### Saved data entries:
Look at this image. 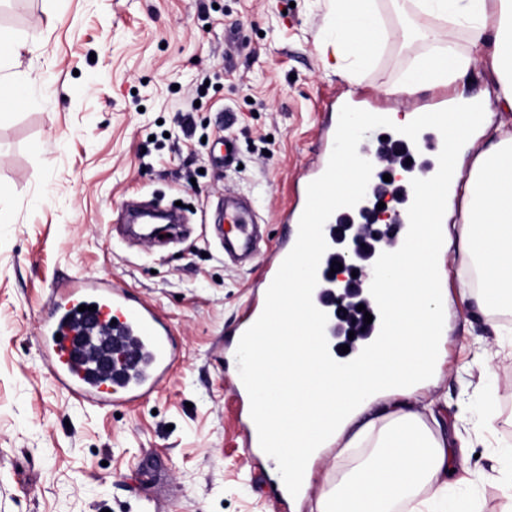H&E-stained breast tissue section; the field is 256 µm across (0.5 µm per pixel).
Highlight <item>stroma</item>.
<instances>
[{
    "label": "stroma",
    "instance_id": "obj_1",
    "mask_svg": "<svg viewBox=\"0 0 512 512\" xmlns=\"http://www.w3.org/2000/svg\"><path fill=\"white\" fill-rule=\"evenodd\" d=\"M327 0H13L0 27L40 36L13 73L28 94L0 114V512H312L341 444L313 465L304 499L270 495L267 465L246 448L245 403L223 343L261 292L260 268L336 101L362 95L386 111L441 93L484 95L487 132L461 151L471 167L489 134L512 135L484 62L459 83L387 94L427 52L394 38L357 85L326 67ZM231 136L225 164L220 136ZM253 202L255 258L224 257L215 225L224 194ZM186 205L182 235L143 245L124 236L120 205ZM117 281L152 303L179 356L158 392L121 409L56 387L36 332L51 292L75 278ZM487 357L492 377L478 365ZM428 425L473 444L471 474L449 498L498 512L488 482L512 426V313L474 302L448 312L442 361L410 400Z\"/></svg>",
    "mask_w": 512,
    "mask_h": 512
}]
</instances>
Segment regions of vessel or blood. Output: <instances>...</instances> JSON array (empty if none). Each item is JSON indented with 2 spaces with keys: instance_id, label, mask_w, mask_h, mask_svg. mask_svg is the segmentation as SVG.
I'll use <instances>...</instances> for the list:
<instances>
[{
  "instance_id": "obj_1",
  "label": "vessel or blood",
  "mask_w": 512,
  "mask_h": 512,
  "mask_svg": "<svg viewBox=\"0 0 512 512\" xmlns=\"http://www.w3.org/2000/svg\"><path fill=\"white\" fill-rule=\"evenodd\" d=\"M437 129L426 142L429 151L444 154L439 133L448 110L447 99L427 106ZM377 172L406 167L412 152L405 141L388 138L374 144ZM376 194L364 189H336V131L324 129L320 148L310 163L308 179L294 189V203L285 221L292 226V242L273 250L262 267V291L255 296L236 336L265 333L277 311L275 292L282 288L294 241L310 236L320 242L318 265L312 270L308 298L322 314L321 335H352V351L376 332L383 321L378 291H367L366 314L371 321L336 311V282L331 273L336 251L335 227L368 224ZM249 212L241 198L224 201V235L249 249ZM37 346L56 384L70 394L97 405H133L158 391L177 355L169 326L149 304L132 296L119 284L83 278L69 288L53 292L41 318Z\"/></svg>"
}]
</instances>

...

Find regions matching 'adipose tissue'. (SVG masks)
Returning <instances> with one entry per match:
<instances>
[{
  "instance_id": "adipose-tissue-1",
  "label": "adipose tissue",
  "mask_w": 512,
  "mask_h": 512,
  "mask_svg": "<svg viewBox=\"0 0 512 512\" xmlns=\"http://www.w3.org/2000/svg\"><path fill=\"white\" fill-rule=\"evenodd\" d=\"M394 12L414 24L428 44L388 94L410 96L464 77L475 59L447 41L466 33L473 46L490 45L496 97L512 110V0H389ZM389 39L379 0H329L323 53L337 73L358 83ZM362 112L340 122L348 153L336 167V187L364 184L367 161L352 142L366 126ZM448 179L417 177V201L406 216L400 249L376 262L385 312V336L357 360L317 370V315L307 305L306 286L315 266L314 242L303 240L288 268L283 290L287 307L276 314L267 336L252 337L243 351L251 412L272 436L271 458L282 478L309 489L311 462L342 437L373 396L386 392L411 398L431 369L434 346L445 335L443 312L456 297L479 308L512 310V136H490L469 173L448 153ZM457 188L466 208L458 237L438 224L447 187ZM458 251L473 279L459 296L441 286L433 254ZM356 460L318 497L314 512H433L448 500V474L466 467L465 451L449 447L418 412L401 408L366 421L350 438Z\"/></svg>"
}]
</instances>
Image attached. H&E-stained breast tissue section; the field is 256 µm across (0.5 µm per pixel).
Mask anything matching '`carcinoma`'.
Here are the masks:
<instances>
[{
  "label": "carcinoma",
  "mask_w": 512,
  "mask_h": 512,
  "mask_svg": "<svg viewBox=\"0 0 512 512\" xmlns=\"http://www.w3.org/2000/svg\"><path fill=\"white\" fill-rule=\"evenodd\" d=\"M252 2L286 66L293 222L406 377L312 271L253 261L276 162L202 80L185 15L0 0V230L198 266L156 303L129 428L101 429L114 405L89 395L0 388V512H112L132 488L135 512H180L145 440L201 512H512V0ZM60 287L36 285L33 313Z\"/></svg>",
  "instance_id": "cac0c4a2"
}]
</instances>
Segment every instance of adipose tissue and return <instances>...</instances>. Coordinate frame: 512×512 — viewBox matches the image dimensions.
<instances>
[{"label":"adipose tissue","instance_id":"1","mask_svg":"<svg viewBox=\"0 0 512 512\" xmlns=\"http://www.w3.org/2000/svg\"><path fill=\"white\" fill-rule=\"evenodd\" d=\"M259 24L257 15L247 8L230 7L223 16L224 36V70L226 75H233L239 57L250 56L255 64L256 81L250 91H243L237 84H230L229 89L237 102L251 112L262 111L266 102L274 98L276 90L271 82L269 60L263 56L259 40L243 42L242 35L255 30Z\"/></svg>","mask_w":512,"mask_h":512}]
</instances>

### Problem to solve:
The lines to be given again exactly are those from the one containing "Find regions matching" up to and including the one containing "Image attached. H&E-stained".

### Response to the task:
Find regions matching 'adipose tissue'. (SVG masks)
Returning <instances> with one entry per match:
<instances>
[{
  "instance_id": "adipose-tissue-1",
  "label": "adipose tissue",
  "mask_w": 512,
  "mask_h": 512,
  "mask_svg": "<svg viewBox=\"0 0 512 512\" xmlns=\"http://www.w3.org/2000/svg\"><path fill=\"white\" fill-rule=\"evenodd\" d=\"M394 12L414 24L428 44L388 94L410 96L464 77L475 59L447 41L466 33L473 46L490 45L496 97L512 110V0H389ZM389 39L379 0H329L323 53L337 73L358 83ZM362 112L340 122L348 153L336 167V187L364 184L367 161L352 142L366 126ZM448 179L417 177V201L406 216L400 249L376 262L385 312V336L357 360L317 370V315L307 305L306 286L315 266L314 242L303 240L288 268L283 290L287 307L276 314L267 336L252 337L243 351L251 412L272 436L271 458L282 478L309 489L311 462L342 437L373 396L386 392L411 398L431 369L434 346L445 335L443 312L456 297L479 308L512 310V136H490L469 173L448 153ZM457 188L466 208L458 237L438 224L447 187ZM458 251L473 279L459 296L441 286L433 254ZM356 460L318 497L314 512H433L448 500V474L466 467L465 451L449 447L418 412L401 408L366 421L350 438Z\"/></svg>"
}]
</instances>
Image attached. H&E-stained breast tissue section; the field is 256 µm across (0.5 µm per pixel).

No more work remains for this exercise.